§ PROBLEM: All of the entries below should be returned verbatim, apart from the pictures.

§ AVAILABLE RECORDS:
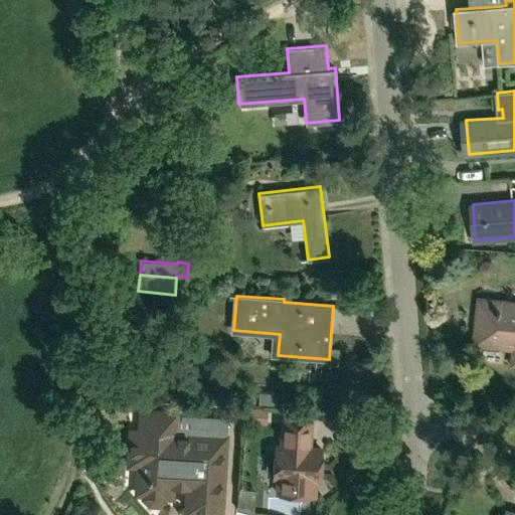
[(514,302),(482,299),(477,341),(514,345),(514,302)]
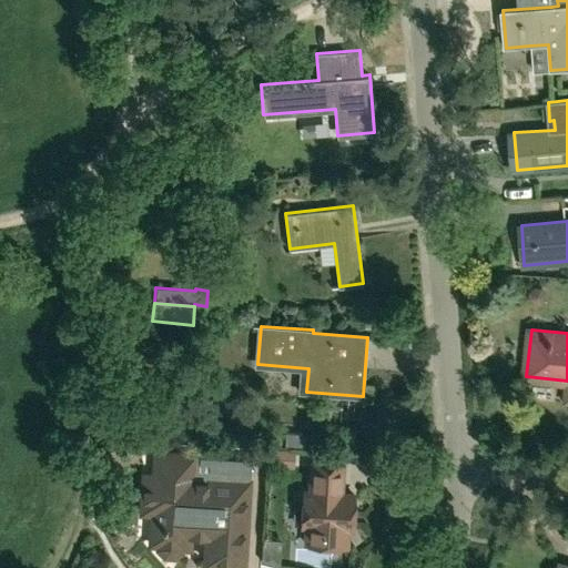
[(294,467),(295,449),(267,447),(266,465),(294,467)]
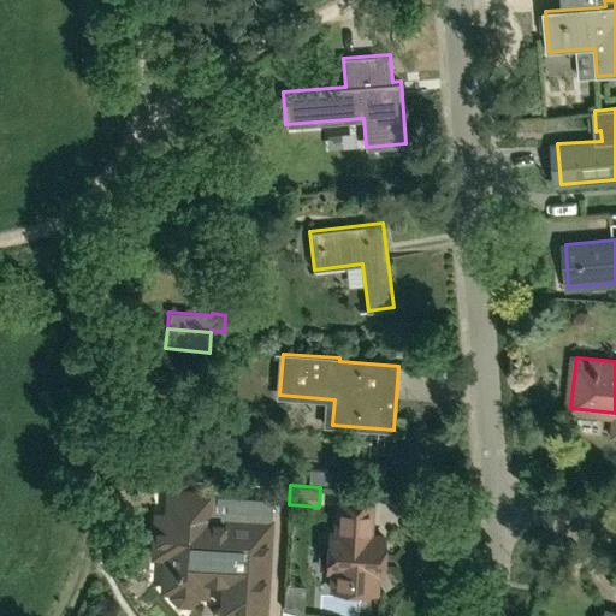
[(166,490),(165,514),(153,514),(150,558),(170,560),(167,587),(175,588),(173,594),(182,602),(191,602),(200,596),(201,575),(229,578),(226,610),(230,610),(234,614),(243,615),(247,611),(266,612),(273,520),(235,517),(237,495),(166,490)]
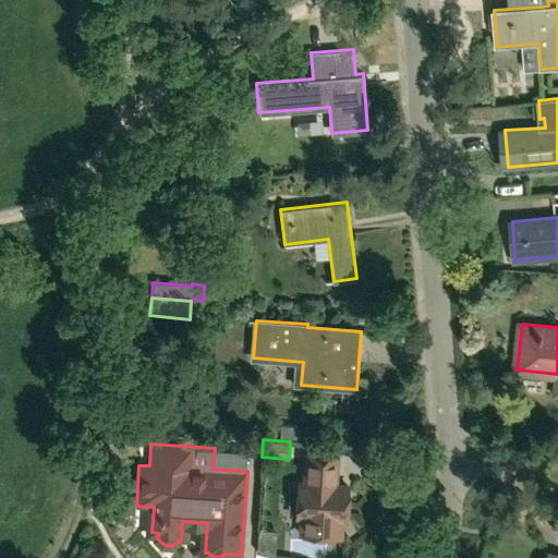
[(338,485),(340,456),(311,455),(308,483),(302,483),(300,517),(305,517),(304,534),(343,536),(344,519),(349,519),(351,486),(338,485)]
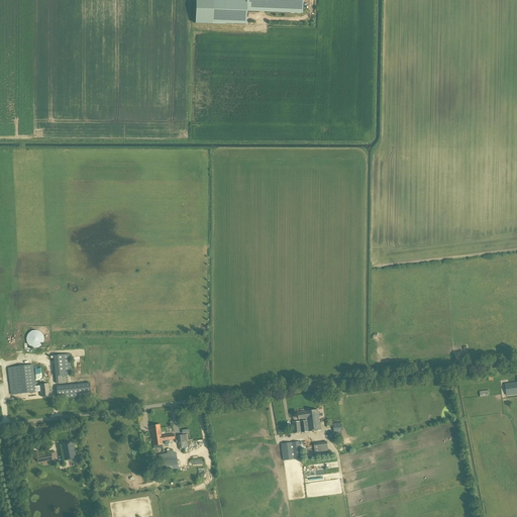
[(302,0),(246,0),(246,12),(302,14),(302,0)]
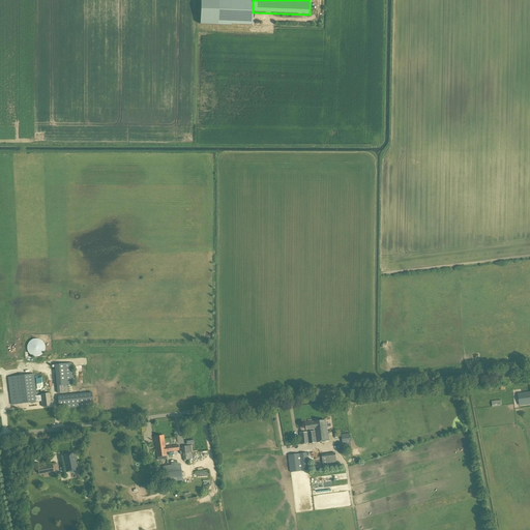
[(38,340),(37,340),(36,339),(34,340),(33,340),(32,340),(31,341),(30,342),(29,343),(28,344),(28,345),(27,347),(27,348),(27,349),(28,351),(28,352),(29,353),(29,354),(30,355),(32,356),(33,356),(34,357),(35,357),(37,357),(38,356),(39,356),(40,355),(41,355),(42,354),(43,353),(45,352),(45,350),(45,349),(45,348),(45,347),(45,345),(43,344),(43,343),(42,342),(41,341),(40,340),(38,340)]
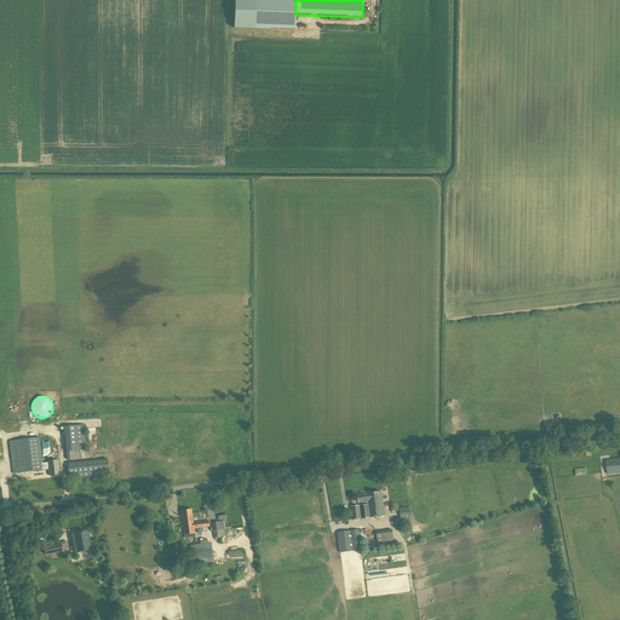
[(67,460),(80,459),(79,451),(86,449),(84,425),(63,426),(67,460)]
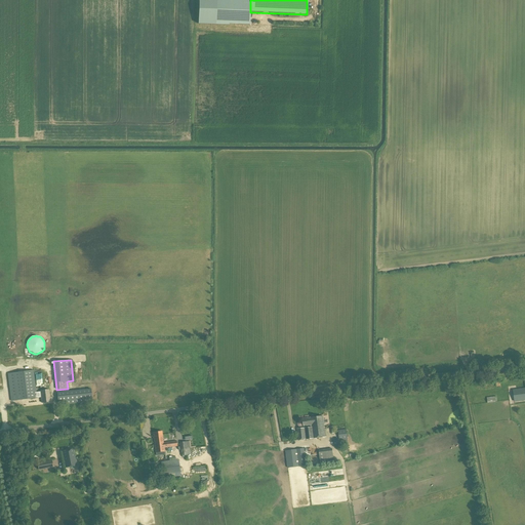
[(36,392),(33,370),(7,373),(11,401),(40,397),(41,403),(43,402),(43,404),(44,412),(52,411),(51,409),(53,408),(52,398),(50,398),(49,390),(40,391),(40,392),(36,392)]
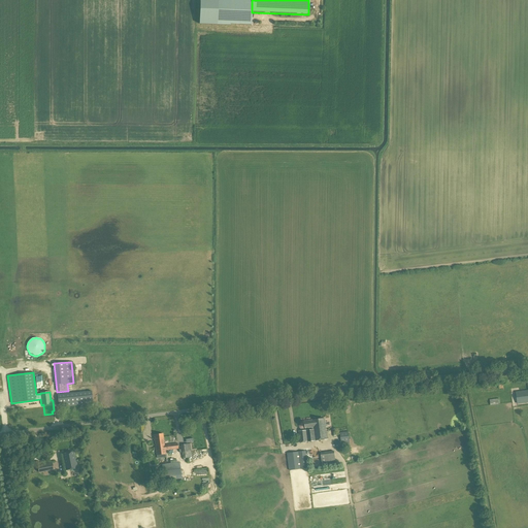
[(59,408),(93,404),(92,391),(57,395),(59,408)]
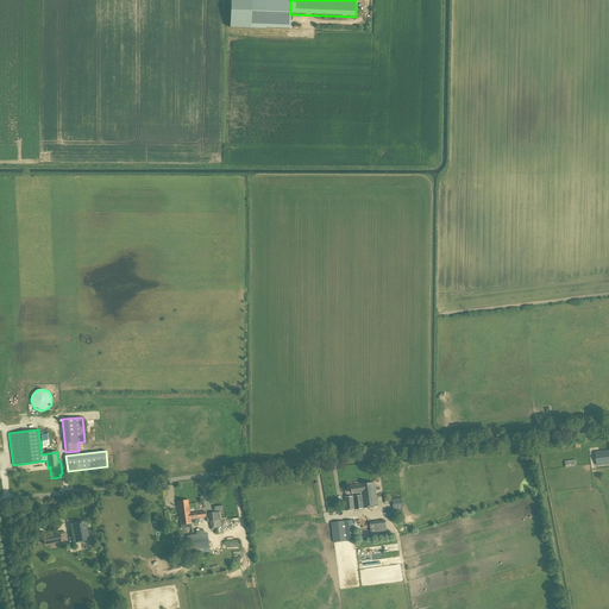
[(608,460),(608,451),(595,452),(596,466),(608,464),(608,460)]
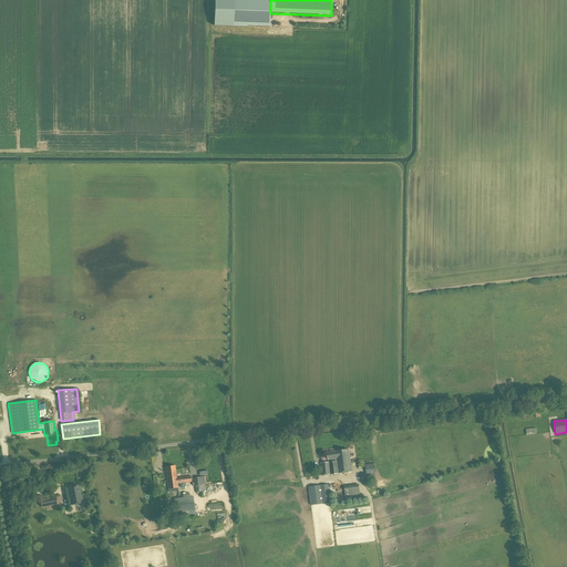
[(336,460),(336,462),(338,474),(352,472),(349,450),(336,451),(327,453),(328,461),(336,460)]
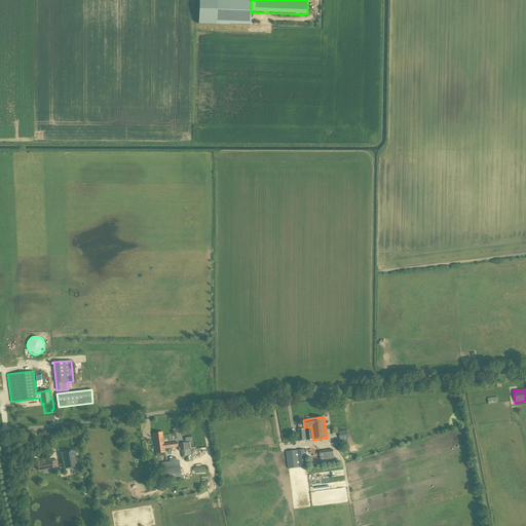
[(299,442),(313,440),(311,428),(298,430),(299,442)]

§ ANSWER FOR THIS EXERCISE:
[(514,302),(482,299),(477,341),(514,345),(514,302)]
[(294,467),(295,449),(267,447),(266,465),(294,467)]
[(166,490),(165,514),(153,514),(150,558),(170,560),(167,587),(175,588),(173,594),(182,602),(191,602),(200,596),(201,575),(229,578),(226,610),(230,610),(234,614),(243,615),(247,611),(266,612),(273,520),(235,517),(237,495),(166,490)]
[(338,485),(340,456),(311,455),(308,483),(302,483),(300,517),(305,517),(304,534),(343,536),(344,519),(349,519),(351,486),(338,485)]
[(302,0),(246,0),(246,12),(302,14),(302,0)]
[(38,340),(37,340),(36,339),(34,340),(33,340),(32,340),(31,341),(30,342),(29,343),(28,344),(28,345),(27,347),(27,348),(27,349),(28,351),(28,352),(29,353),(29,354),(30,355),(32,356),(33,356),(34,357),(35,357),(37,357),(38,356),(39,356),(40,355),(41,355),(42,354),(43,353),(45,352),(45,350),(45,349),(45,348),(45,347),(45,345),(43,344),(43,343),(42,342),(41,341),(40,340),(38,340)]
[(67,460),(80,459),(79,451),(86,449),(84,425),(63,426),(67,460)]
[(36,392),(33,370),(7,373),(11,401),(40,397),(41,403),(43,402),(43,404),(44,412),(52,411),(51,409),(53,408),(52,398),(50,398),(49,390),(40,391),(40,392),(36,392)]
[(59,408),(93,404),(92,391),(57,395),(59,408)]
[(608,460),(608,451),(595,452),(596,466),(608,464),(608,460)]
[(336,460),(336,462),(338,474),(352,472),(349,450),(336,451),(327,453),(328,461),(336,460)]
[(299,442),(313,440),(311,428),(298,430),(299,442)]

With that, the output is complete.